-- Opening Marker --

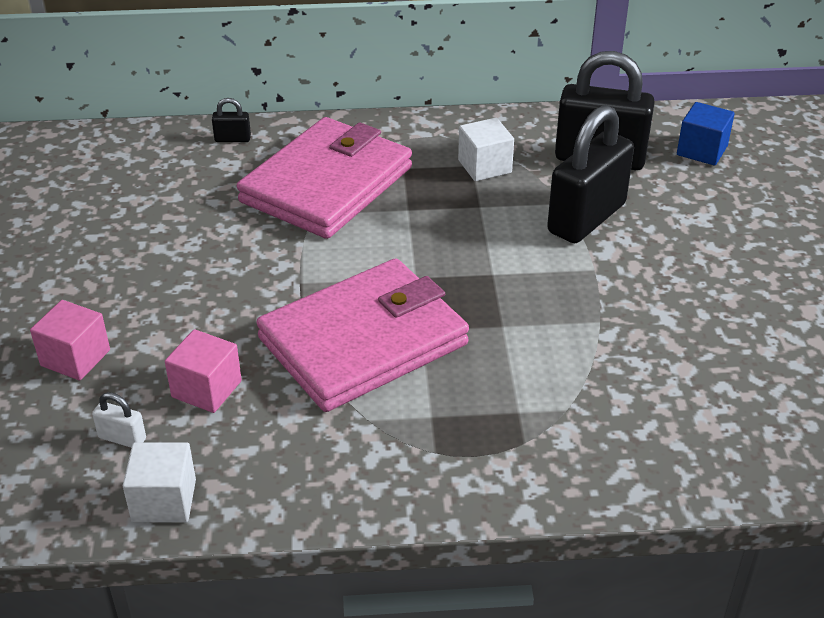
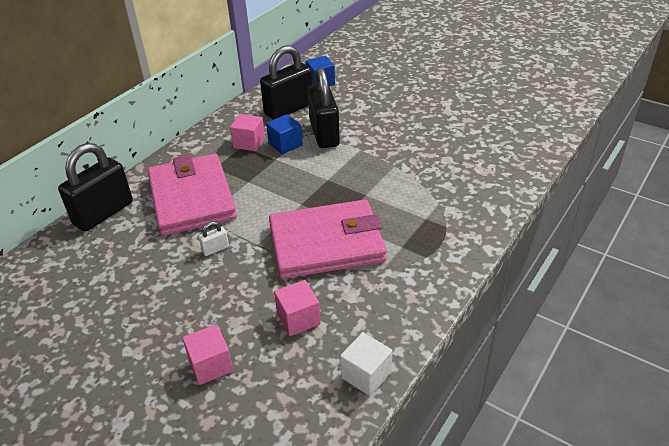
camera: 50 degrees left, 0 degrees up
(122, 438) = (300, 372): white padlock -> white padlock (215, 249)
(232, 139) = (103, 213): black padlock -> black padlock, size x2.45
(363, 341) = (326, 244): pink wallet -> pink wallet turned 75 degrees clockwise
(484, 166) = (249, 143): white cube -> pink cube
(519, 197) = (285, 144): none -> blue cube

-- Closing Marker --
-- Opening Marker --

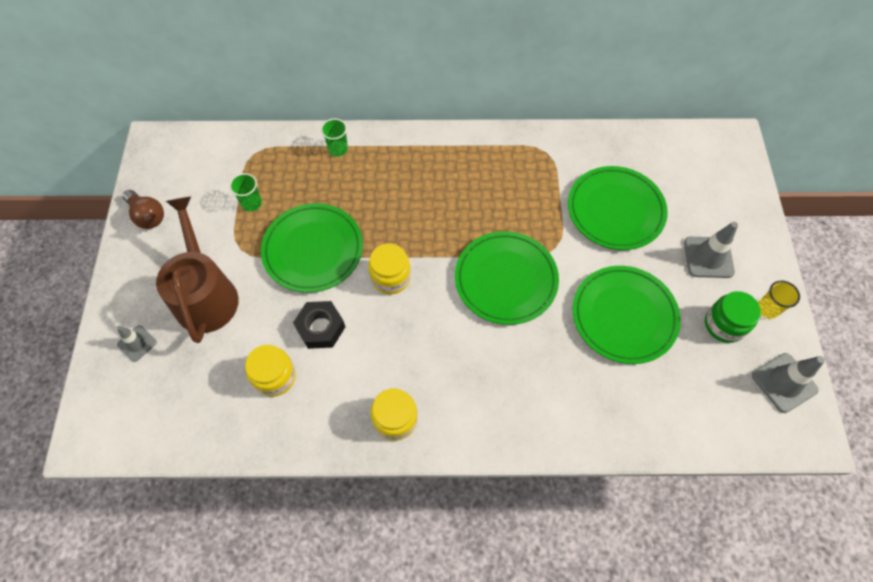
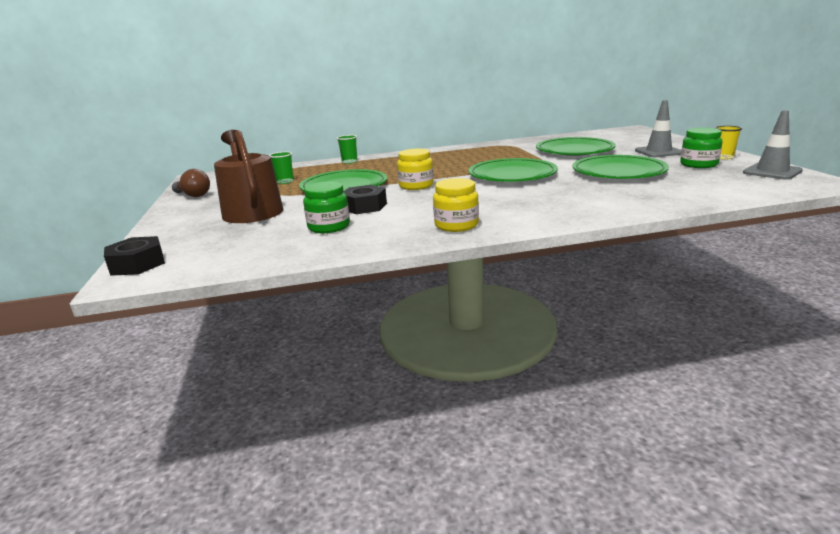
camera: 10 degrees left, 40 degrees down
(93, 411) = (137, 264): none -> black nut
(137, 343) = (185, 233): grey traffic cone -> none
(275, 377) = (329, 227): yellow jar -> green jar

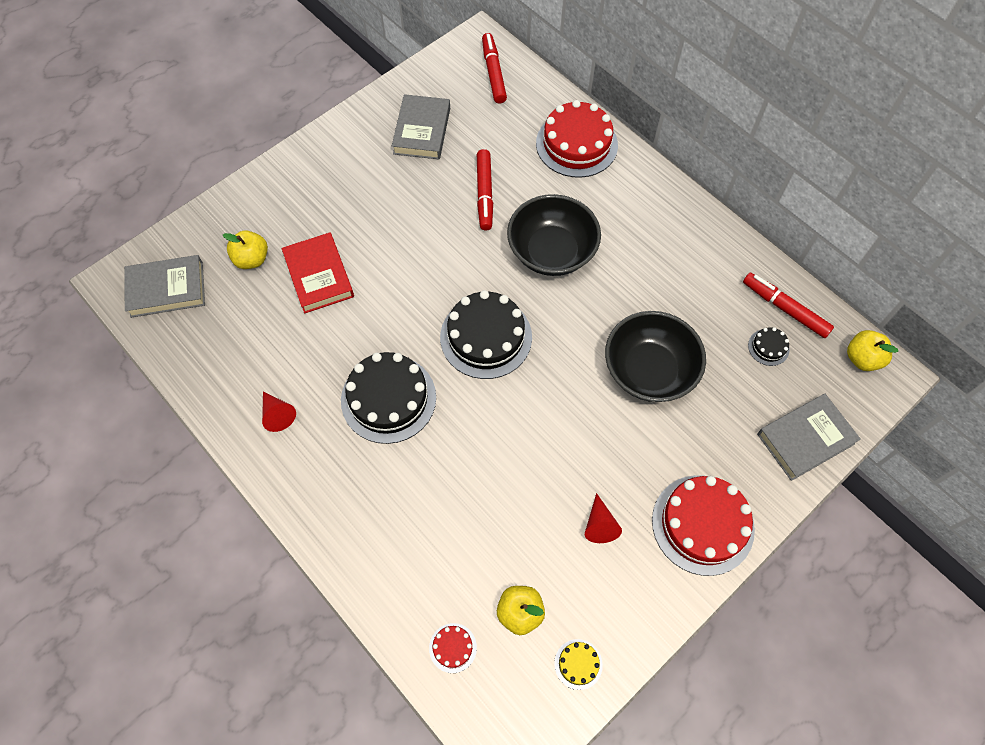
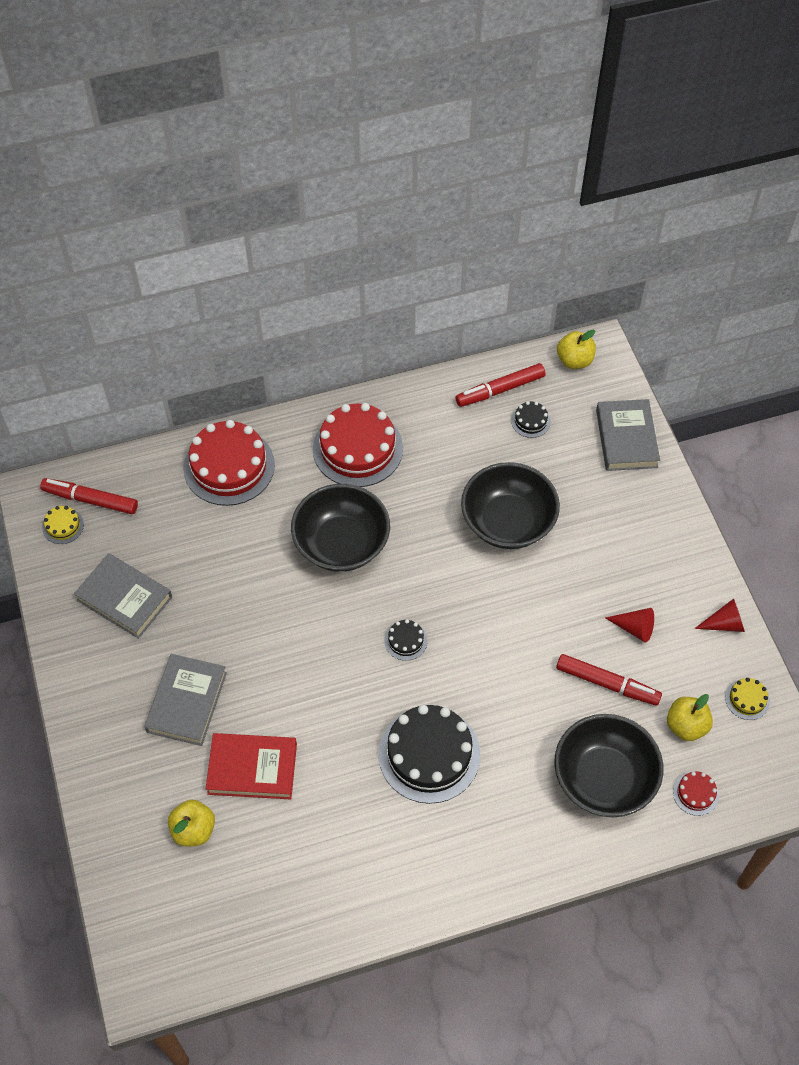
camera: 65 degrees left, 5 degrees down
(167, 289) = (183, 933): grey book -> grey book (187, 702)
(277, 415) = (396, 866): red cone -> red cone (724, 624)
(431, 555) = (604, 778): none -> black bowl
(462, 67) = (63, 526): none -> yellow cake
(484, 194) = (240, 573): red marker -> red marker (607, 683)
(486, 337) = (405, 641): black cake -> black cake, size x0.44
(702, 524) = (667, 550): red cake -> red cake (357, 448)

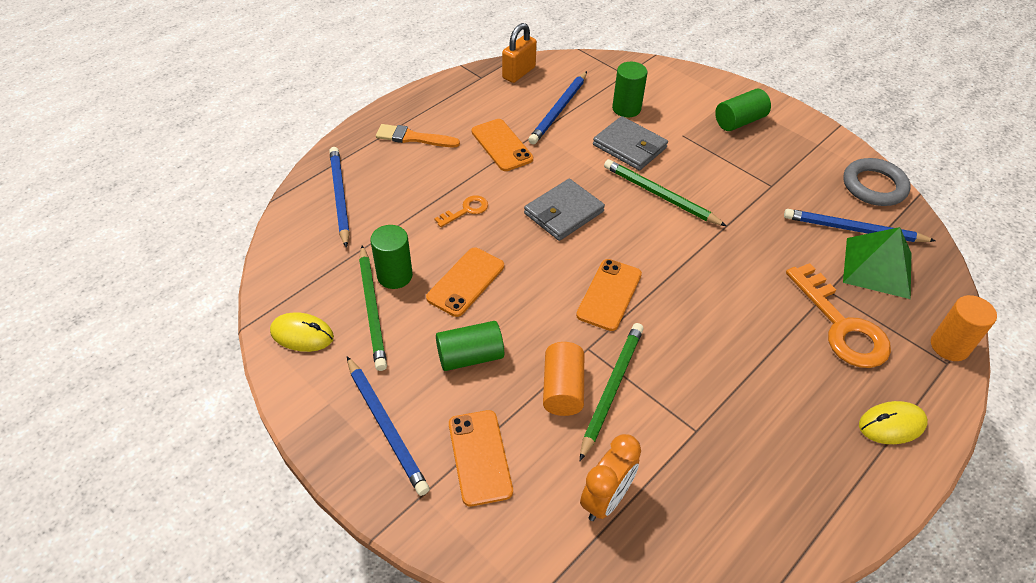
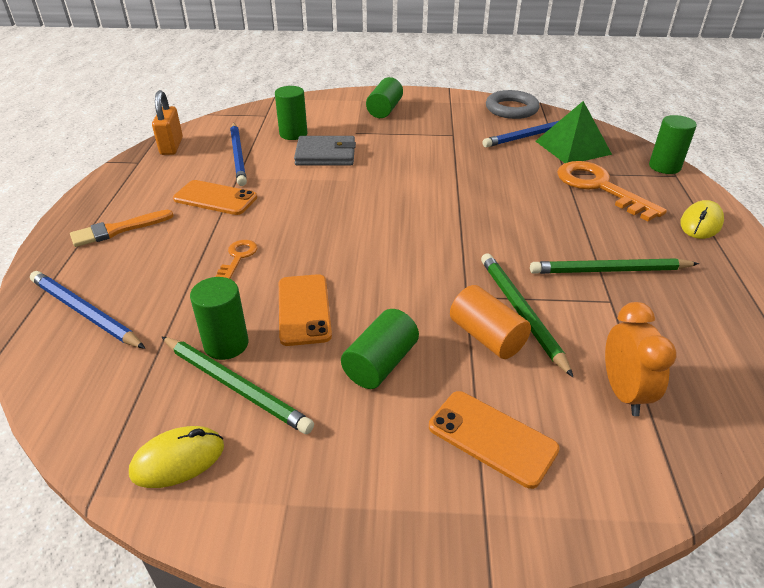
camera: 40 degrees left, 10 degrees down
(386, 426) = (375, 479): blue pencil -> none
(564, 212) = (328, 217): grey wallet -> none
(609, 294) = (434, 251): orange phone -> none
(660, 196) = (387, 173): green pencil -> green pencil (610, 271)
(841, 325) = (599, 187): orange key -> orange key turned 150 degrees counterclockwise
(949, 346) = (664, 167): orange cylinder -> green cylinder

-- Closing Marker --

_TASK DETAILS_
A complete answer lists every line of the listing above that holds the word "black".

_RESULT OF THIS EXERCISE_
(232, 139) = (103, 213): black padlock -> black padlock, size x2.45
(93, 411) = (137, 264): none -> black nut
(431, 555) = (604, 778): none -> black bowl
(486, 337) = (405, 641): black cake -> black cake, size x0.44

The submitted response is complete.